--- START ---

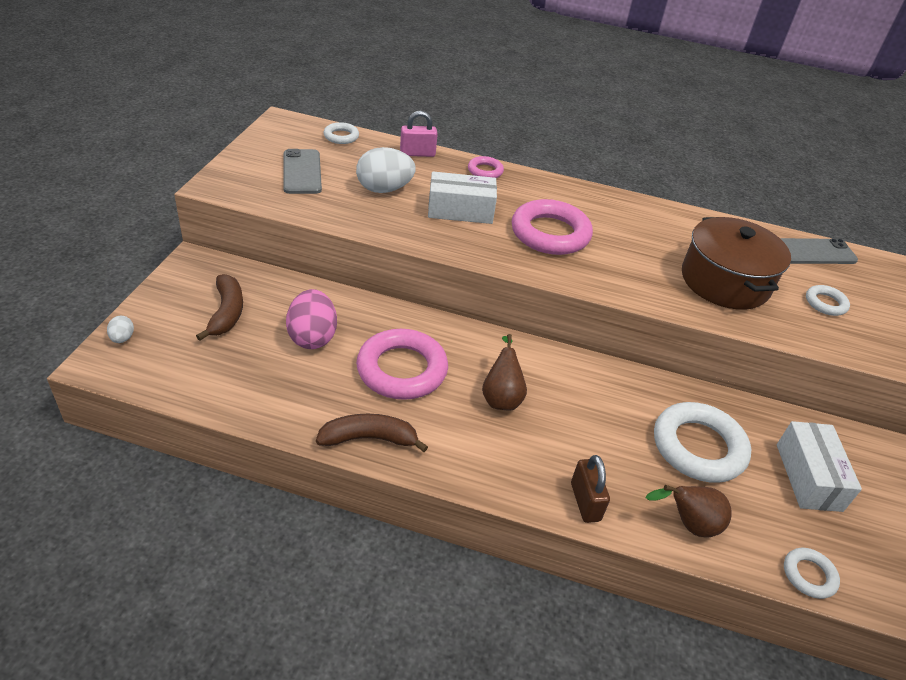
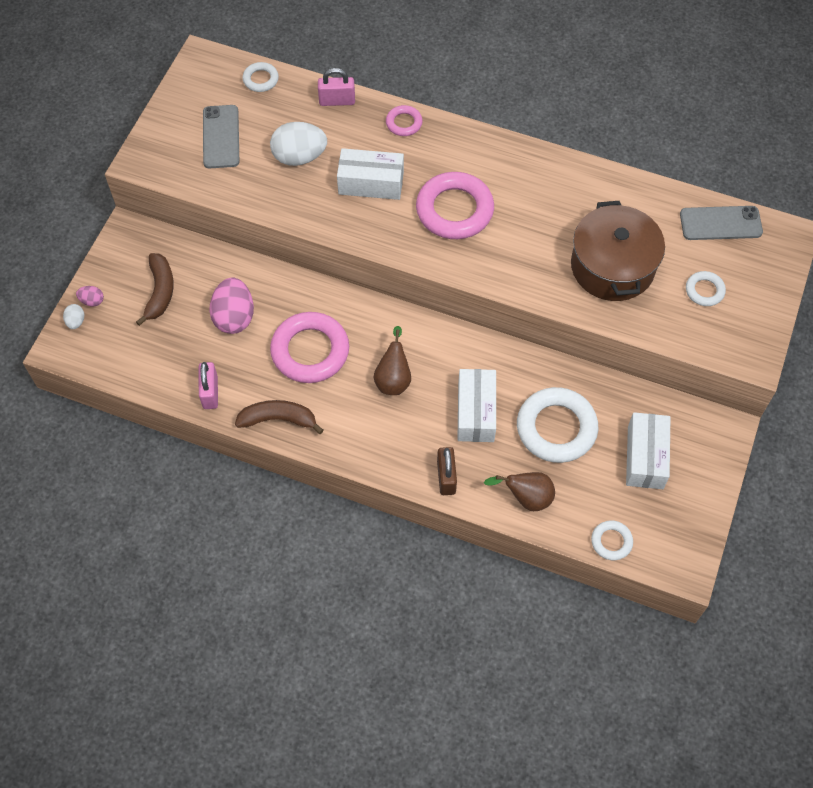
camera: 10 degrees right, 20 degrees up
(145, 319) = (92, 301): none -> pink egg
(283, 410) = (210, 392): none -> pink padlock
(602, 431) = (476, 412): none -> white box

--- END ---

▶ **Brief**
The lines to set down, exactly and with both ends included, run from the one containing "(283, 410) = (210, 392): none -> pink padlock" to the last line of the data above.

▶ **Your response**
(283, 410) = (210, 392): none -> pink padlock
(602, 431) = (476, 412): none -> white box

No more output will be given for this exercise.